(Coordinate-based change listings)
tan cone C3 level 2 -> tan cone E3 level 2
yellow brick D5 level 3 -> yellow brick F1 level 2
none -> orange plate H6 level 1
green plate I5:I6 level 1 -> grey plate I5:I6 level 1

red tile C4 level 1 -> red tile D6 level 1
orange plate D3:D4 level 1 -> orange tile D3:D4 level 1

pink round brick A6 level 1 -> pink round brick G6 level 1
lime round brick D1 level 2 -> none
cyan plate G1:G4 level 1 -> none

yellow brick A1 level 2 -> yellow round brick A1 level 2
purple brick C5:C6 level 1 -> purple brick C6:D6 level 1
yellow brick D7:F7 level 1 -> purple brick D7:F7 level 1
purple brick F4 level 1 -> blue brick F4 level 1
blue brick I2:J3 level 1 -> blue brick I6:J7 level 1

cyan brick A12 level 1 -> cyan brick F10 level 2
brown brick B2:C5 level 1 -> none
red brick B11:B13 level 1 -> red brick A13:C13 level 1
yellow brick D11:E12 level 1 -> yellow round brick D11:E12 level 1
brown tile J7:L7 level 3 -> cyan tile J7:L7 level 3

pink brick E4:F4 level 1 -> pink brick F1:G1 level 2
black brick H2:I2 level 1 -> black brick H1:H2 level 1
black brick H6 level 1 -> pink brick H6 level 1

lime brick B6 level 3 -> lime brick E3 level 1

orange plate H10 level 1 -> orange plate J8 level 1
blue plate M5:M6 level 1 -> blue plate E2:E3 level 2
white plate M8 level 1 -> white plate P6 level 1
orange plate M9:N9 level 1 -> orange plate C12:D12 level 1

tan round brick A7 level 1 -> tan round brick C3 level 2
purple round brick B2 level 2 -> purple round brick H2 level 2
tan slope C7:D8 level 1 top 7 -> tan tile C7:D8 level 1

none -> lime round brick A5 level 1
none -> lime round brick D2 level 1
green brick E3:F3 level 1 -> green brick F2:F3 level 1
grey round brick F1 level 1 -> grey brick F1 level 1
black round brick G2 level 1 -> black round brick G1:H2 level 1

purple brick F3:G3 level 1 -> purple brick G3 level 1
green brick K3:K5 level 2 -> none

Exercise details —
In the records, find every line that has the string "grey" and copy it.

Exercise answer —
green plate I5:I6 level 1 -> grey plate I5:I6 level 1
grey round brick F1 level 1 -> grey brick F1 level 1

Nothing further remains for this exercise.